··· DATA BELOW

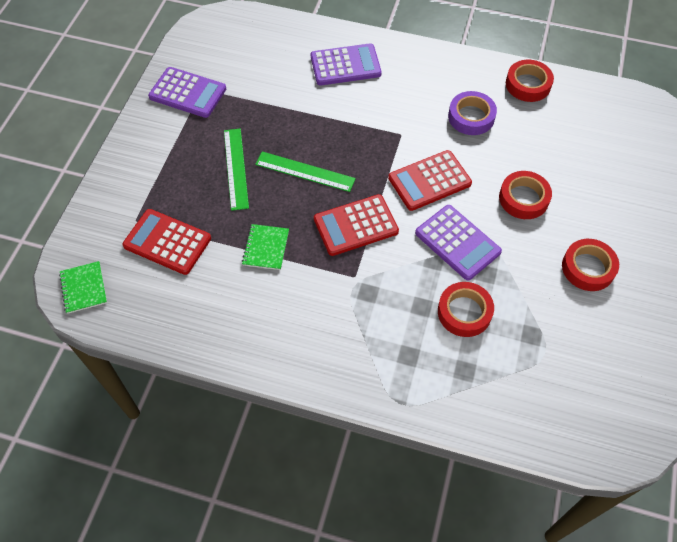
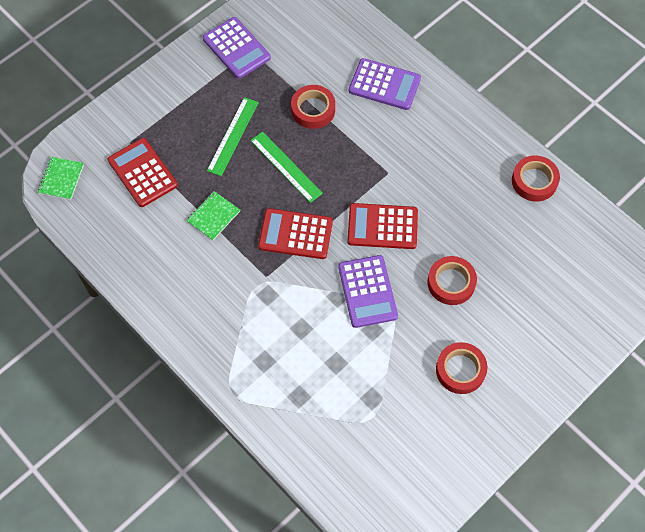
camera: 30 degrees right, 5 degrees up
(464, 312) = (332, 351): red tape -> red tape (313, 110)
(471, 117) = (460, 187): purple tape -> none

······

Pictures are not part of the copy; transcribe the rest of the data verbatim.

*SOLUTION FOR THIS TASK*:
camera: 30 degrees right, 5 degrees up
(464, 312) = (332, 351): red tape -> red tape (313, 110)
(471, 117) = (460, 187): purple tape -> none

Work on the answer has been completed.